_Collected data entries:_
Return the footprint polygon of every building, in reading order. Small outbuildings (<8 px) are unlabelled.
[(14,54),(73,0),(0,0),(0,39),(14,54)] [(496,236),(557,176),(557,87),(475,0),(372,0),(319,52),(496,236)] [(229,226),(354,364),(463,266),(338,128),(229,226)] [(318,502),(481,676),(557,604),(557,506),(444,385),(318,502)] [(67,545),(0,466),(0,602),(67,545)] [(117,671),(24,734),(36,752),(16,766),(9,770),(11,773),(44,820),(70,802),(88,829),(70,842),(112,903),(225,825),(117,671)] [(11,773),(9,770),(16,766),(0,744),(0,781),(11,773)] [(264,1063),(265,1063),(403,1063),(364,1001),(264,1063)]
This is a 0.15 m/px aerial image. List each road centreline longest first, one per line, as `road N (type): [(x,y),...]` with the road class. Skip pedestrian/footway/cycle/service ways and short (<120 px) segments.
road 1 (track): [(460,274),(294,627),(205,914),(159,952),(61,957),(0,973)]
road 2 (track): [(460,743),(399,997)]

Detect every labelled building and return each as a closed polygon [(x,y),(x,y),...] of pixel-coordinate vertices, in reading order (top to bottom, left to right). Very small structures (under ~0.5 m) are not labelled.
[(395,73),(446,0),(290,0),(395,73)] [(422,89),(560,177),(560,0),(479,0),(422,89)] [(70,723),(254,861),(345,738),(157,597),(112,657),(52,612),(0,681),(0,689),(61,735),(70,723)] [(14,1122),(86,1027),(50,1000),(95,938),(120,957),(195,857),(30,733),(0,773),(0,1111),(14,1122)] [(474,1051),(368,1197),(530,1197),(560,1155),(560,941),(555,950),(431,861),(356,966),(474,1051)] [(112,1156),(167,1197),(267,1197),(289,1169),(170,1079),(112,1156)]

_Exercise description:_ An exact copy of every record above is required.

_Exercise solution:_
Return the footprint polygon of every building, in reading order. Small outbuildings (<8 px) are unlabelled.
[(14,54),(73,0),(0,0),(0,39),(14,54)] [(496,236),(557,176),(557,87),(475,0),(372,0),(319,52),(496,236)] [(229,226),(354,364),(463,266),(338,128),(229,226)] [(318,502),(481,676),(557,604),(557,506),(444,385),(318,502)] [(67,545),(0,466),(0,602),(67,545)] [(117,671),(24,734),(36,752),(16,766),(9,770),(11,773),(44,820),(70,802),(88,829),(70,842),(112,903),(225,825),(117,671)] [(11,773),(9,770),(16,766),(0,744),(0,781),(11,773)] [(264,1063),(265,1063),(403,1063),(364,1001),(264,1063)]
This is a 0.15 m/px aerial image. List each road centreline longest first, one per line, as `road N (type): [(x,y),...]` with the road class. Skip pedestrian/footway/cycle/service ways and short (<120 px) segments.
road 1 (track): [(460,274),(294,627),(205,914),(159,952),(61,957),(0,973)]
road 2 (track): [(460,743),(399,997)]

Detect every labelled building and return each as a closed polygon [(x,y),(x,y),...] of pixel-coordinate vertices, in reading order (top to bottom, left to right). Very small structures (under ~0.5 m) are not labelled.
[(395,73),(446,0),(290,0),(395,73)] [(422,89),(560,177),(560,0),(479,0),(422,89)] [(70,723),(254,861),(345,738),(157,597),(112,657),(52,612),(0,681),(0,689),(61,735),(70,723)] [(14,1122),(86,1027),(50,1000),(95,938),(120,957),(195,857),(30,733),(0,773),(0,1111),(14,1122)] [(474,1051),(368,1197),(530,1197),(560,1155),(560,941),(555,950),(431,861),(356,966),(474,1051)] [(112,1156),(167,1197),(267,1197),(289,1169),(170,1079),(112,1156)]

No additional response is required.